[Records from a collection]

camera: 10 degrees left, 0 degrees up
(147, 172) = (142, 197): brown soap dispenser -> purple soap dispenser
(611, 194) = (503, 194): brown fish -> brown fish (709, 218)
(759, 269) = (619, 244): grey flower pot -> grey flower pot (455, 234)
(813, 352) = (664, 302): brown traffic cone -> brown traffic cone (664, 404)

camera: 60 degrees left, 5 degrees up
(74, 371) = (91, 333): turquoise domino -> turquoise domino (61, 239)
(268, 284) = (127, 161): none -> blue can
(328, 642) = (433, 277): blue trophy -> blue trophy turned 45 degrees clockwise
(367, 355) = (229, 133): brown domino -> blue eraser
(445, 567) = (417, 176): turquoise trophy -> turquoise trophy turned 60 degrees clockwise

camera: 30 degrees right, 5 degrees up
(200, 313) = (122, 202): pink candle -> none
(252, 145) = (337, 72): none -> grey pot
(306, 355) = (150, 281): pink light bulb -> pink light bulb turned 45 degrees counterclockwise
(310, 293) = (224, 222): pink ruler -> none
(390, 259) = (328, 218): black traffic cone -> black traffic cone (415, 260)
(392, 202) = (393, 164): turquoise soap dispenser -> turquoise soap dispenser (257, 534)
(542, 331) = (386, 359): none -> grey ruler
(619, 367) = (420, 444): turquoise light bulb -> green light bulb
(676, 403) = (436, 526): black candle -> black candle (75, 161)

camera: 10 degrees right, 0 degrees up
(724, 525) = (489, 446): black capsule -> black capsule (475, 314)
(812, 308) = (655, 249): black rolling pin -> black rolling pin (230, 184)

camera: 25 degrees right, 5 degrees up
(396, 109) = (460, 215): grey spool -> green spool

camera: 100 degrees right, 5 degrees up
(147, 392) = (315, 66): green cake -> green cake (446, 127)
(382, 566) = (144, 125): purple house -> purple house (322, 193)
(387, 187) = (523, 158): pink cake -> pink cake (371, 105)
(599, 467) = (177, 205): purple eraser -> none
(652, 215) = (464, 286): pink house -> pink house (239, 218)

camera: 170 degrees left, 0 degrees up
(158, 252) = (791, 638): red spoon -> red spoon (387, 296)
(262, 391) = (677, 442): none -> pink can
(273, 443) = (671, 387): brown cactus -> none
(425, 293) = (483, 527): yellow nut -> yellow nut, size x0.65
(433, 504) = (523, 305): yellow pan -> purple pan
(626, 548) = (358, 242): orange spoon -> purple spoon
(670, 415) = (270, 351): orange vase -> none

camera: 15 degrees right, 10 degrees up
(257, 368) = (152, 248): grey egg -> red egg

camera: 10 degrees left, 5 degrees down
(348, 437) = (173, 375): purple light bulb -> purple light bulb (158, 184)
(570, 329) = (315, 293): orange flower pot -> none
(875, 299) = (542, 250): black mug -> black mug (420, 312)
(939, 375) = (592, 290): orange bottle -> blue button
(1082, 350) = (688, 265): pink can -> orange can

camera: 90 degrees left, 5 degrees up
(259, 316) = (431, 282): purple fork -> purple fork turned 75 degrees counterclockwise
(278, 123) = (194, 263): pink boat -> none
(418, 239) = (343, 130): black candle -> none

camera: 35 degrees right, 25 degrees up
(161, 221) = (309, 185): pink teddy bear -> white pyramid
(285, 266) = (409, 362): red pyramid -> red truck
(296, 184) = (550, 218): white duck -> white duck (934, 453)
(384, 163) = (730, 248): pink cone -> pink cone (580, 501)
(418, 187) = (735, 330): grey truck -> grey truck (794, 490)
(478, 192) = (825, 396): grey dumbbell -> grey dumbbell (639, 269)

What the task asks:
Output the lines above exactly, but only those between the line holding "(445, 567) = (417, 176): turquoise" and the line holding "(542, 331) = (386, 359): none -> grey ruler", inclusive.

Answer to this exercise:
(445, 567) = (417, 176): turquoise trophy -> turquoise trophy turned 60 degrees clockwise

camera: 30 degrees right, 5 degrees up
(200, 313) = (122, 202): pink candle -> none
(252, 145) = (337, 72): none -> grey pot
(306, 355) = (150, 281): pink light bulb -> pink light bulb turned 45 degrees counterclockwise
(310, 293) = (224, 222): pink ruler -> none
(390, 259) = (328, 218): black traffic cone -> black traffic cone (415, 260)
(392, 202) = (393, 164): turquoise soap dispenser -> turquoise soap dispenser (257, 534)
(542, 331) = (386, 359): none -> grey ruler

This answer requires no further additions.